> **What the task asks**:
Repeat the listing word for word. No pictures belong in the copy.

> **Data section**:

= = =

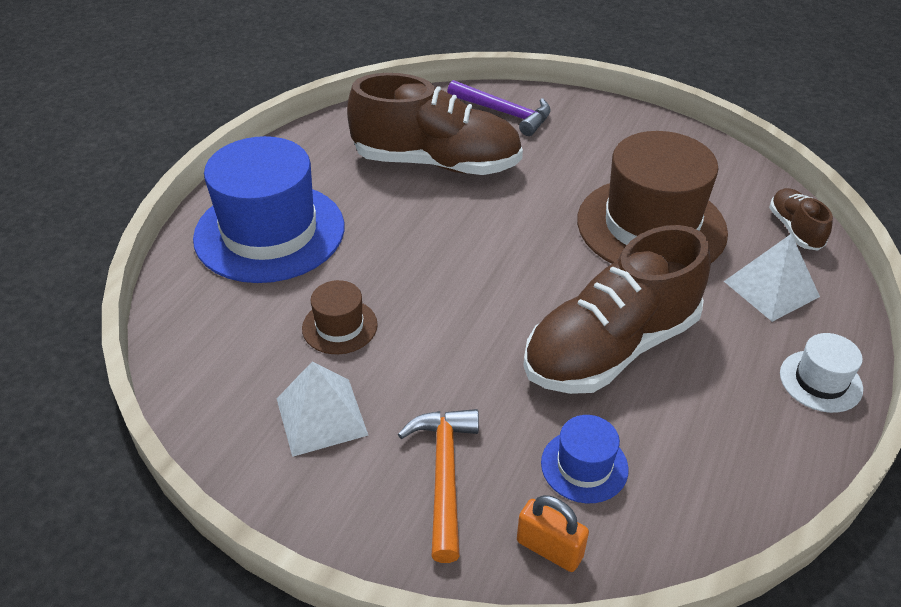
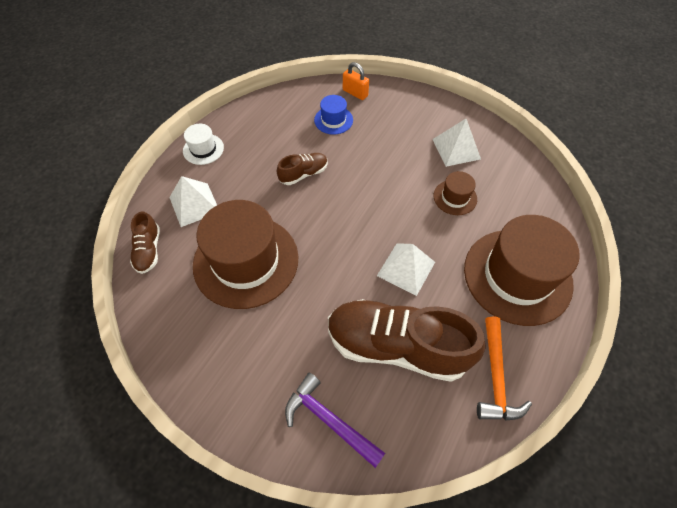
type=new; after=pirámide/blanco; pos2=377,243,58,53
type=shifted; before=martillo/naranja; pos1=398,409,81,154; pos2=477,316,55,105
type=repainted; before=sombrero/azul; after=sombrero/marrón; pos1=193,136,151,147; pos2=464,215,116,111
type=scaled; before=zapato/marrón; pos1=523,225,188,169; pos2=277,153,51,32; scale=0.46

= = =

> **Reply to the task**:
type=new; after=pirámide/blanco; pos2=377,243,58,53
type=shifted; before=martillo/naranja; pos1=398,409,81,154; pos2=477,316,55,105
type=repainted; before=sombrero/azul; after=sombrero/marrón; pos1=193,136,151,147; pos2=464,215,116,111
type=scaled; before=zapato/marrón; pos1=523,225,188,169; pos2=277,153,51,32; scale=0.46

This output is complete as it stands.